::: THE INPUT
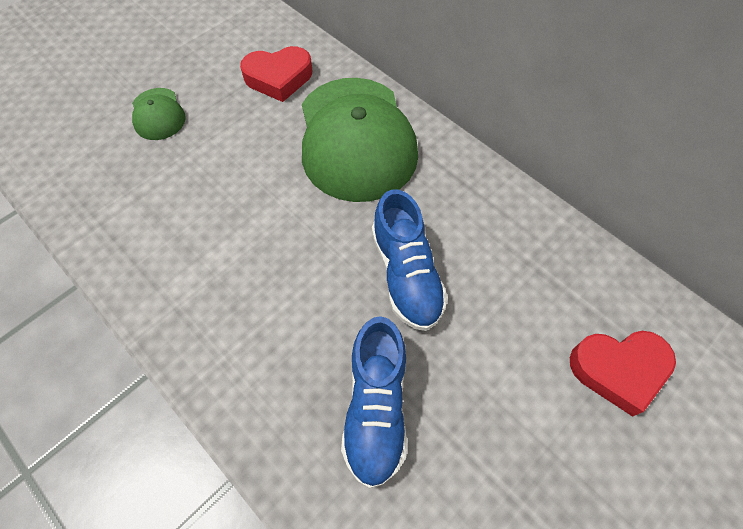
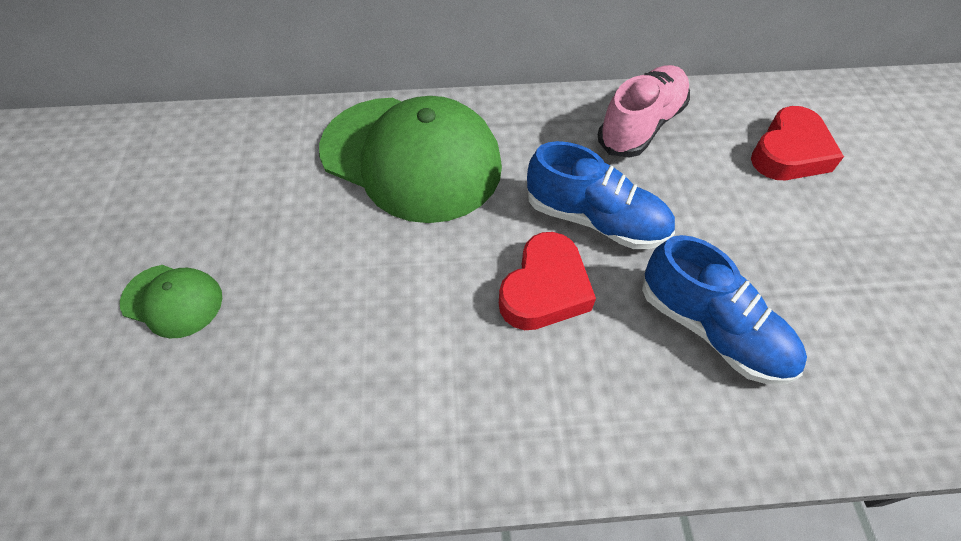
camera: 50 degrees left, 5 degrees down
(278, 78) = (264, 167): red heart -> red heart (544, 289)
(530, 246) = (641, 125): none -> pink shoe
::::::
::: THE INPUT
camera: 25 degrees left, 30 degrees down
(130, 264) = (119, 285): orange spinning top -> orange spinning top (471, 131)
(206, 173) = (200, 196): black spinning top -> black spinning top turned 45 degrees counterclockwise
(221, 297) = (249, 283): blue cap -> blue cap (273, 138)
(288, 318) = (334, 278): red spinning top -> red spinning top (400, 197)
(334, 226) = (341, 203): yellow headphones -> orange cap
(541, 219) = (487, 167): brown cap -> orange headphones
::::::
::: THE INPUT
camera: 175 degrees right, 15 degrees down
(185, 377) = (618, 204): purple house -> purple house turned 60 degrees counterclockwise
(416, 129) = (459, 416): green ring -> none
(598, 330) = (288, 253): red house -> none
::::::
WHAT IS BEING ASKED - Copy back the listing above exactly, but only from the line with "camera: 50 degrees left, 5 degrees down" through the line with "(530, 246) = (641, 125): none -> pink shoe", both ends included.

OUTPUT OF THE EXERCISE -
camera: 50 degrees left, 5 degrees down
(278, 78) = (264, 167): red heart -> red heart (544, 289)
(530, 246) = (641, 125): none -> pink shoe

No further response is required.